-- Opening Marker --

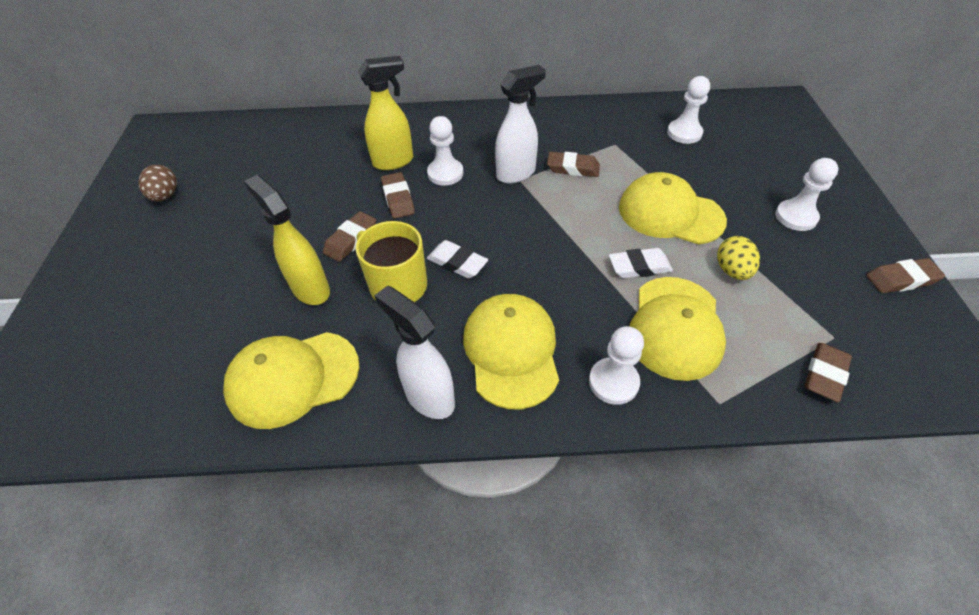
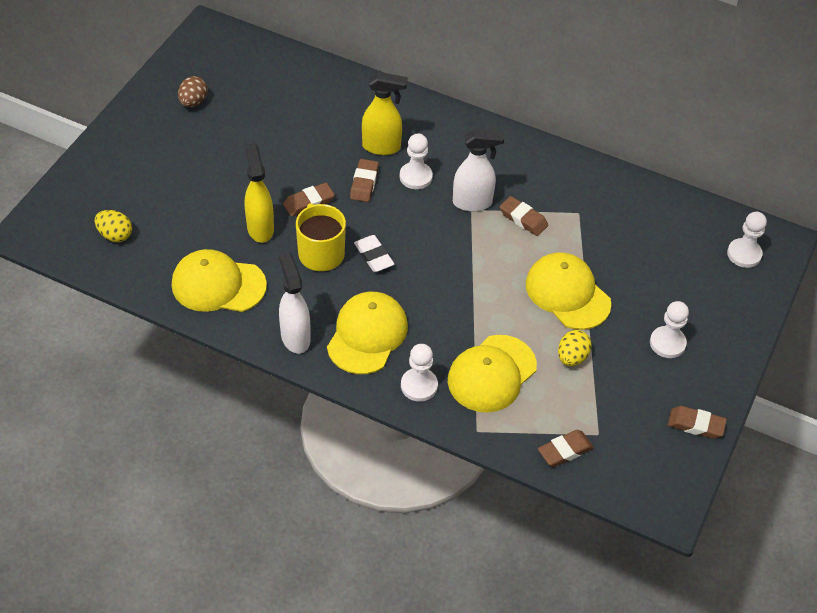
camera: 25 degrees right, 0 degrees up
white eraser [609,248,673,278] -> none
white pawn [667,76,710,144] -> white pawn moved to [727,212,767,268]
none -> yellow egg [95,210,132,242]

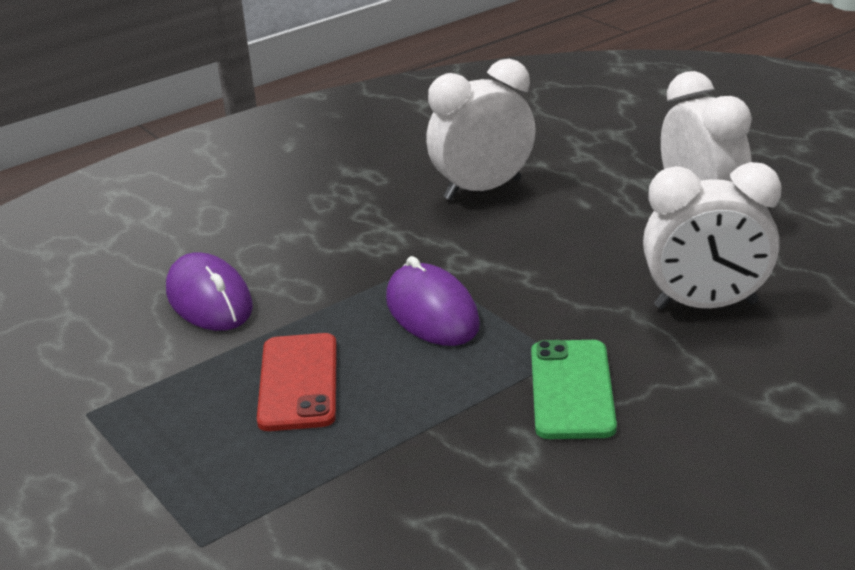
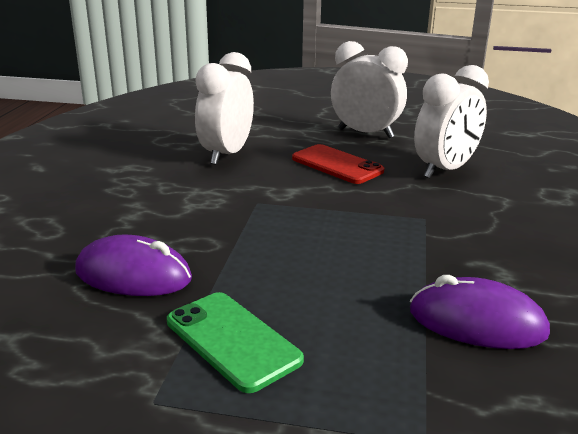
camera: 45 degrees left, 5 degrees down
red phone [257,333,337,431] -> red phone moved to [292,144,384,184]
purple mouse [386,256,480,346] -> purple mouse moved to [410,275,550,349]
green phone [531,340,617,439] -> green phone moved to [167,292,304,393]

-- Closing Marker --

■ TASK OBJECTIVE
Copy out the whole listing exactly. Skip its pictures.

■ YOUR SOLUTION
camera: 25 degrees right, 0 degrees up
white eraser [609,248,673,278] -> none
white pawn [667,76,710,144] -> white pawn moved to [727,212,767,268]
none -> yellow egg [95,210,132,242]

camera: 45 degrees left, 5 degrees down
red phone [257,333,337,431] -> red phone moved to [292,144,384,184]
purple mouse [386,256,480,346] -> purple mouse moved to [410,275,550,349]
green phone [531,340,617,439] -> green phone moved to [167,292,304,393]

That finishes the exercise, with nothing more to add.